__Work item__: Using the entries below, write out the line with "MATRIX3 pin CS: A7 -> A5", the line with "IMU pin SCL: A1 -> D11", and every line in between, exactly as each is written.

__Extracted material__:
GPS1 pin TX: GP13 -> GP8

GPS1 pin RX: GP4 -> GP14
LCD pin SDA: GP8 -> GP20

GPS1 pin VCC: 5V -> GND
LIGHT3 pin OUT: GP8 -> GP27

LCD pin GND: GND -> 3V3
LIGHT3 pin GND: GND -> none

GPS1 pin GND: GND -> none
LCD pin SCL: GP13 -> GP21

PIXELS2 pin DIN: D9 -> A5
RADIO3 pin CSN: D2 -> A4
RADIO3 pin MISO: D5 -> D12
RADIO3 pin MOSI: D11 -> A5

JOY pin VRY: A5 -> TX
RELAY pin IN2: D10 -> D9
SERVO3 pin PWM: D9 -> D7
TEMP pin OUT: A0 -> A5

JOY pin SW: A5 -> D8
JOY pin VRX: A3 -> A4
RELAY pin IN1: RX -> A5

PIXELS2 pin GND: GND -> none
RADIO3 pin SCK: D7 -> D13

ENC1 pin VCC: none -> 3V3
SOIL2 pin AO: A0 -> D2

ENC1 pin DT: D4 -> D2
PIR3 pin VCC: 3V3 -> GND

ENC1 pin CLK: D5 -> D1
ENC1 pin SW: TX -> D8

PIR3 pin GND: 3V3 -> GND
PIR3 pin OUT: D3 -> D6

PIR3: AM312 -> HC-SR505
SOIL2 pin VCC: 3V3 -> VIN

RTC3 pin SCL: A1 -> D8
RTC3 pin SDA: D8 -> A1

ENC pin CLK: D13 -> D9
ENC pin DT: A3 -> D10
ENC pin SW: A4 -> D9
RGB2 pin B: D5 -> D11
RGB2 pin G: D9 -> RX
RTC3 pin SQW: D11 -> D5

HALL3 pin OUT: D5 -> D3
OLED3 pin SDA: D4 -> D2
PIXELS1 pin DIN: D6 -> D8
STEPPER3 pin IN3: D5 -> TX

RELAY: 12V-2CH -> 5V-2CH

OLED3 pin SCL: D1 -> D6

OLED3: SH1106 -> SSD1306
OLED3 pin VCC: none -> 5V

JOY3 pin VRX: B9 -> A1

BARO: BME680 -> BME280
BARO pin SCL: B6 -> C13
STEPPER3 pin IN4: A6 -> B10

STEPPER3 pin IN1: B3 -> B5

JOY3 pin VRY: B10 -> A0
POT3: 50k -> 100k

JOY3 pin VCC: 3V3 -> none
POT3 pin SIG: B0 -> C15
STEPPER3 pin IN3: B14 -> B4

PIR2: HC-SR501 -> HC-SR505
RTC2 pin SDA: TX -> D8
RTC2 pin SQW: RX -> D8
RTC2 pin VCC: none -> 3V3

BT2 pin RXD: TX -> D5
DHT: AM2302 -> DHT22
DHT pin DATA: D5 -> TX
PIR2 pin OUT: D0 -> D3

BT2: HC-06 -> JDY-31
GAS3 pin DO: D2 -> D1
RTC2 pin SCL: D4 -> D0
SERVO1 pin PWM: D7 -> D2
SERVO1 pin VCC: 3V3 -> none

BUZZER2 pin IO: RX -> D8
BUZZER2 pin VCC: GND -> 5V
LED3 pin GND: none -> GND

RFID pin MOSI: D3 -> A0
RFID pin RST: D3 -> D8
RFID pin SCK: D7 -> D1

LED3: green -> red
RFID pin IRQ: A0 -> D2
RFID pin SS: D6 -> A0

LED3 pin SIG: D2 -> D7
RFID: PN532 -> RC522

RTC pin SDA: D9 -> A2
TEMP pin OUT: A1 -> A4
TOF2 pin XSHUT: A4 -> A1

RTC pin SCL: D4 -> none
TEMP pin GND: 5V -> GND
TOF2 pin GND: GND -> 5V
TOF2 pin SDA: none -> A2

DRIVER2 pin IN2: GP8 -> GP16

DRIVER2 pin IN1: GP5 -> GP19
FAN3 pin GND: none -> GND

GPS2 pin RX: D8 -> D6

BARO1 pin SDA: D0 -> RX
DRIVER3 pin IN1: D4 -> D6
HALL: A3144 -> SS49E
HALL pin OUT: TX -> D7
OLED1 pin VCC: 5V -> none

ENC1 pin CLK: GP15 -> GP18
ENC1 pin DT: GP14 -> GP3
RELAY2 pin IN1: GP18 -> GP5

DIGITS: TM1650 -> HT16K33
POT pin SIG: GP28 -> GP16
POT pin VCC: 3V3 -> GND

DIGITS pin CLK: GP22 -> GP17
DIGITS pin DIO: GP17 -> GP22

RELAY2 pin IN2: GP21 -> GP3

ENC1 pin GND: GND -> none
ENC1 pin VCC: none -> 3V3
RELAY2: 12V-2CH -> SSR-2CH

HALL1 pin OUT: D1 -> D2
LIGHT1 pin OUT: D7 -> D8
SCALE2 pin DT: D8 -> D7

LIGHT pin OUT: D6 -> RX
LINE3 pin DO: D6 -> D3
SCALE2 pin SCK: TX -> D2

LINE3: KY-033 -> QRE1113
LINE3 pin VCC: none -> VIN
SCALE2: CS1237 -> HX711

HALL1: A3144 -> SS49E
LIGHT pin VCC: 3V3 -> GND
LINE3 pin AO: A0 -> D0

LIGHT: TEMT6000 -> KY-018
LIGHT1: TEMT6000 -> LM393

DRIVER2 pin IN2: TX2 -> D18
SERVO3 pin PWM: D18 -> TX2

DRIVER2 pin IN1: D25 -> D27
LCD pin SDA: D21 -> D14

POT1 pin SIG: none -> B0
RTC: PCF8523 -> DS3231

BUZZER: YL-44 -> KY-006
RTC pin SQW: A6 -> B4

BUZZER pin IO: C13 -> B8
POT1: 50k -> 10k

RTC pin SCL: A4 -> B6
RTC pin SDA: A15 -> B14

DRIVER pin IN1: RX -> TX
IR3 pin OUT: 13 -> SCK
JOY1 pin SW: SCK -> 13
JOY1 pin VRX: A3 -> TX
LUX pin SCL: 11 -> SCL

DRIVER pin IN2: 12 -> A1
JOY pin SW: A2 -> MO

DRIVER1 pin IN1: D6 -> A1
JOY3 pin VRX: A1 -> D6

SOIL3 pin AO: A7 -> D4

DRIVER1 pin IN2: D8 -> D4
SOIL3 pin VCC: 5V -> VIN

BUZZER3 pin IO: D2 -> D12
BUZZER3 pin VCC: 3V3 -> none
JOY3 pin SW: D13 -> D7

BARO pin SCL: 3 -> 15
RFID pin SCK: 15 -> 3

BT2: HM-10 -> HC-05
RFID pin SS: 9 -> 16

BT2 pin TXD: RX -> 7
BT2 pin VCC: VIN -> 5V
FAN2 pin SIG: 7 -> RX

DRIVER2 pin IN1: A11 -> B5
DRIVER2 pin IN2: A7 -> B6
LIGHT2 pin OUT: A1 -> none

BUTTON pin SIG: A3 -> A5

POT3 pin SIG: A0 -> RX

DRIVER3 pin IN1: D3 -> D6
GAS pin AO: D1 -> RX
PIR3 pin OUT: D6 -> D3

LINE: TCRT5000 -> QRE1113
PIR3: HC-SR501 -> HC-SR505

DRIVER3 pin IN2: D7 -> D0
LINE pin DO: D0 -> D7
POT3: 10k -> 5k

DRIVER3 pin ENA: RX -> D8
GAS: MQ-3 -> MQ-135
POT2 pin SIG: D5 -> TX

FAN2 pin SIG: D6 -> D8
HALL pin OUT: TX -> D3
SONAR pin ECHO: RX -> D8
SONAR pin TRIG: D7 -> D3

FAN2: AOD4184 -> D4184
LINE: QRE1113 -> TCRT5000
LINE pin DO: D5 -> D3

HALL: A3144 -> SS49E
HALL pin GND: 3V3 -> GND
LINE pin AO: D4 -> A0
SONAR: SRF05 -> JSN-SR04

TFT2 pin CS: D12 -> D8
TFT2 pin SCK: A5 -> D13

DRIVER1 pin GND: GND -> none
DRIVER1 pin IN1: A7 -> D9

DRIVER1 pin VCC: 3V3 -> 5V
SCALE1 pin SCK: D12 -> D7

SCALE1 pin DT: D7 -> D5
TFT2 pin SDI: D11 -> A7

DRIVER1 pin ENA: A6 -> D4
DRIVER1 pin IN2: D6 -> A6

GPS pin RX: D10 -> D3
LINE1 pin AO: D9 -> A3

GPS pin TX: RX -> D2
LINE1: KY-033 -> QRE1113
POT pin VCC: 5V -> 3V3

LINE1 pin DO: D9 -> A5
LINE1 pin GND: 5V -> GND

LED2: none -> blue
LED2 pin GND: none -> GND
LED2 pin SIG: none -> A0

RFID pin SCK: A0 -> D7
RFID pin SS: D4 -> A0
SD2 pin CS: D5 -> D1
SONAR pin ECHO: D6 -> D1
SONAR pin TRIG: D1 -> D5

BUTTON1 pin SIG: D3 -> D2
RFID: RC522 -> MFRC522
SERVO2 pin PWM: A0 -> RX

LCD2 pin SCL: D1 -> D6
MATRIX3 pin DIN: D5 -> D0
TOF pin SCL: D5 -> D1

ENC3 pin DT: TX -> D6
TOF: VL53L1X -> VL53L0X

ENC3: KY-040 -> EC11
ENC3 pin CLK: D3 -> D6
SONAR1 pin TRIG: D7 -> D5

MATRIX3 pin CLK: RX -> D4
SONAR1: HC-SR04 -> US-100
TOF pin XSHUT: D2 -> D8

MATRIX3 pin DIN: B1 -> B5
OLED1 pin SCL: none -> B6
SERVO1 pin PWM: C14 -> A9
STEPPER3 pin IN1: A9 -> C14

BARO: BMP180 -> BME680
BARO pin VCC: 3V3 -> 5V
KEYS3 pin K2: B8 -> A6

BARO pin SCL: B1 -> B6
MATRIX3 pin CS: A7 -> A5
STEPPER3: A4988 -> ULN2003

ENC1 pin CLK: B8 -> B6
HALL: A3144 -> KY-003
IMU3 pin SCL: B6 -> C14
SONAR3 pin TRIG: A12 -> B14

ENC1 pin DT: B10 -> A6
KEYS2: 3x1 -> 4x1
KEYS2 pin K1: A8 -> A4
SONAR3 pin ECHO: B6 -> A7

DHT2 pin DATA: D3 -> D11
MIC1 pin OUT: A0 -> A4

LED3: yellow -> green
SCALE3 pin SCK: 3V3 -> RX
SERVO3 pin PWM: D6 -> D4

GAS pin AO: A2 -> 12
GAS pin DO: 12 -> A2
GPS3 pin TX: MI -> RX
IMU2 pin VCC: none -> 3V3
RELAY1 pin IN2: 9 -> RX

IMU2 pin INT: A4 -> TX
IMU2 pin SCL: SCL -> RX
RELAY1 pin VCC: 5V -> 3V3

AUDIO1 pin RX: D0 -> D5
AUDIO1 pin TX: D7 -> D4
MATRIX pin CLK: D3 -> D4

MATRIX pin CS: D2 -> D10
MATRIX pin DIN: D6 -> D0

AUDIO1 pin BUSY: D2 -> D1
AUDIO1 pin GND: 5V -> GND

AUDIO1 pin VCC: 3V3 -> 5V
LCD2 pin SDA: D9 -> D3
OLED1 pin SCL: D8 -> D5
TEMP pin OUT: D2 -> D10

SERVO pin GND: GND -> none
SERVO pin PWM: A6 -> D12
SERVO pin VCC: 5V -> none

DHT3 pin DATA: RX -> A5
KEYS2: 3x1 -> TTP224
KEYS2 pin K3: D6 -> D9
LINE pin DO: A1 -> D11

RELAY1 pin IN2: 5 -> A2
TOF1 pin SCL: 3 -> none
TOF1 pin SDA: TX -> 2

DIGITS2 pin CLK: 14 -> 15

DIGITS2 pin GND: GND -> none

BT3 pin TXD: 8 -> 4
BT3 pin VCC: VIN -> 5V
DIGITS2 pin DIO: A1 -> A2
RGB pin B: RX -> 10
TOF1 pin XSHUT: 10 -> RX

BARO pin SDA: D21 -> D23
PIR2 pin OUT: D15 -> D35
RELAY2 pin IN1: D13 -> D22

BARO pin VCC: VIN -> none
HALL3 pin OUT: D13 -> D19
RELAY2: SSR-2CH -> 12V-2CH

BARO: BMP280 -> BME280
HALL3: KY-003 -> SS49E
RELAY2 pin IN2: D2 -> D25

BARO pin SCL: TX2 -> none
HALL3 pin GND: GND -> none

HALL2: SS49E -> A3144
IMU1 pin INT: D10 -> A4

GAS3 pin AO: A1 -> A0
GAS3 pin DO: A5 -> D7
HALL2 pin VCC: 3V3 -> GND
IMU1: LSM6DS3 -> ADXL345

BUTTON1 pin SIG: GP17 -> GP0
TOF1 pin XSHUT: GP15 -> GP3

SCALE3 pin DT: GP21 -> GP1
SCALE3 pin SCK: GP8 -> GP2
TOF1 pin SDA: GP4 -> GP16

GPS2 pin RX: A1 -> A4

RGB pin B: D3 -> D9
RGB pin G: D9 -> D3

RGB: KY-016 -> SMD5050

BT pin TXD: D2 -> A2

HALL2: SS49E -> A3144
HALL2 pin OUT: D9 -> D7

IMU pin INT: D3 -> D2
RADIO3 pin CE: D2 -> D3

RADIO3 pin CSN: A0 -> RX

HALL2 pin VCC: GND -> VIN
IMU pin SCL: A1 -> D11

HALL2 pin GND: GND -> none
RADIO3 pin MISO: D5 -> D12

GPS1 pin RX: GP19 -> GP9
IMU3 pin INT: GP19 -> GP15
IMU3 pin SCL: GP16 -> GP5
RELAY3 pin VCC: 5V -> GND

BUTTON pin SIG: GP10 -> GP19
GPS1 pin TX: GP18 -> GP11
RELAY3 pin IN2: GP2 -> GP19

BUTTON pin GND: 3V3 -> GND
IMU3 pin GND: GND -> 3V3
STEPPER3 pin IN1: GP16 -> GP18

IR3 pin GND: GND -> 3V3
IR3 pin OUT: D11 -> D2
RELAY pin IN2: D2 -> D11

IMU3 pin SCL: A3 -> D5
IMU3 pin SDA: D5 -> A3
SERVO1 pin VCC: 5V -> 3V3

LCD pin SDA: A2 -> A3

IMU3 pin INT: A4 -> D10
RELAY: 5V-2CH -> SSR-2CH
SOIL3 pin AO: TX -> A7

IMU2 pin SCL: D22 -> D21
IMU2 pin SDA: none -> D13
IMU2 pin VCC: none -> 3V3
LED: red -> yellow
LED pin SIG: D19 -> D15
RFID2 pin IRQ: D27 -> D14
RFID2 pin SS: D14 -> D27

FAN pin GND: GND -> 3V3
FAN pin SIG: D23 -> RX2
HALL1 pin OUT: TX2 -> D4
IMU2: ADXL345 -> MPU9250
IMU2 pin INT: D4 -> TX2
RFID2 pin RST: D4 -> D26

__The answer__:
MATRIX3 pin CS: A7 -> A5
STEPPER3: A4988 -> ULN2003

ENC1 pin CLK: B8 -> B6
HALL: A3144 -> KY-003
IMU3 pin SCL: B6 -> C14
SONAR3 pin TRIG: A12 -> B14

ENC1 pin DT: B10 -> A6
KEYS2: 3x1 -> 4x1
KEYS2 pin K1: A8 -> A4
SONAR3 pin ECHO: B6 -> A7

DHT2 pin DATA: D3 -> D11
MIC1 pin OUT: A0 -> A4

LED3: yellow -> green
SCALE3 pin SCK: 3V3 -> RX
SERVO3 pin PWM: D6 -> D4

GAS pin AO: A2 -> 12
GAS pin DO: 12 -> A2
GPS3 pin TX: MI -> RX
IMU2 pin VCC: none -> 3V3
RELAY1 pin IN2: 9 -> RX

IMU2 pin INT: A4 -> TX
IMU2 pin SCL: SCL -> RX
RELAY1 pin VCC: 5V -> 3V3

AUDIO1 pin RX: D0 -> D5
AUDIO1 pin TX: D7 -> D4
MATRIX pin CLK: D3 -> D4

MATRIX pin CS: D2 -> D10
MATRIX pin DIN: D6 -> D0

AUDIO1 pin BUSY: D2 -> D1
AUDIO1 pin GND: 5V -> GND

AUDIO1 pin VCC: 3V3 -> 5V
LCD2 pin SDA: D9 -> D3
OLED1 pin SCL: D8 -> D5
TEMP pin OUT: D2 -> D10

SERVO pin GND: GND -> none
SERVO pin PWM: A6 -> D12
SERVO pin VCC: 5V -> none

DHT3 pin DATA: RX -> A5
KEYS2: 3x1 -> TTP224
KEYS2 pin K3: D6 -> D9
LINE pin DO: A1 -> D11

RELAY1 pin IN2: 5 -> A2
TOF1 pin SCL: 3 -> none
TOF1 pin SDA: TX -> 2

DIGITS2 pin CLK: 14 -> 15

DIGITS2 pin GND: GND -> none

BT3 pin TXD: 8 -> 4
BT3 pin VCC: VIN -> 5V
DIGITS2 pin DIO: A1 -> A2
RGB pin B: RX -> 10
TOF1 pin XSHUT: 10 -> RX

BARO pin SDA: D21 -> D23
PIR2 pin OUT: D15 -> D35
RELAY2 pin IN1: D13 -> D22

BARO pin VCC: VIN -> none
HALL3 pin OUT: D13 -> D19
RELAY2: SSR-2CH -> 12V-2CH

BARO: BMP280 -> BME280
HALL3: KY-003 -> SS49E
RELAY2 pin IN2: D2 -> D25

BARO pin SCL: TX2 -> none
HALL3 pin GND: GND -> none

HALL2: SS49E -> A3144
IMU1 pin INT: D10 -> A4

GAS3 pin AO: A1 -> A0
GAS3 pin DO: A5 -> D7
HALL2 pin VCC: 3V3 -> GND
IMU1: LSM6DS3 -> ADXL345

BUTTON1 pin SIG: GP17 -> GP0
TOF1 pin XSHUT: GP15 -> GP3

SCALE3 pin DT: GP21 -> GP1
SCALE3 pin SCK: GP8 -> GP2
TOF1 pin SDA: GP4 -> GP16

GPS2 pin RX: A1 -> A4

RGB pin B: D3 -> D9
RGB pin G: D9 -> D3

RGB: KY-016 -> SMD5050

BT pin TXD: D2 -> A2

HALL2: SS49E -> A3144
HALL2 pin OUT: D9 -> D7

IMU pin INT: D3 -> D2
RADIO3 pin CE: D2 -> D3

RADIO3 pin CSN: A0 -> RX

HALL2 pin VCC: GND -> VIN
IMU pin SCL: A1 -> D11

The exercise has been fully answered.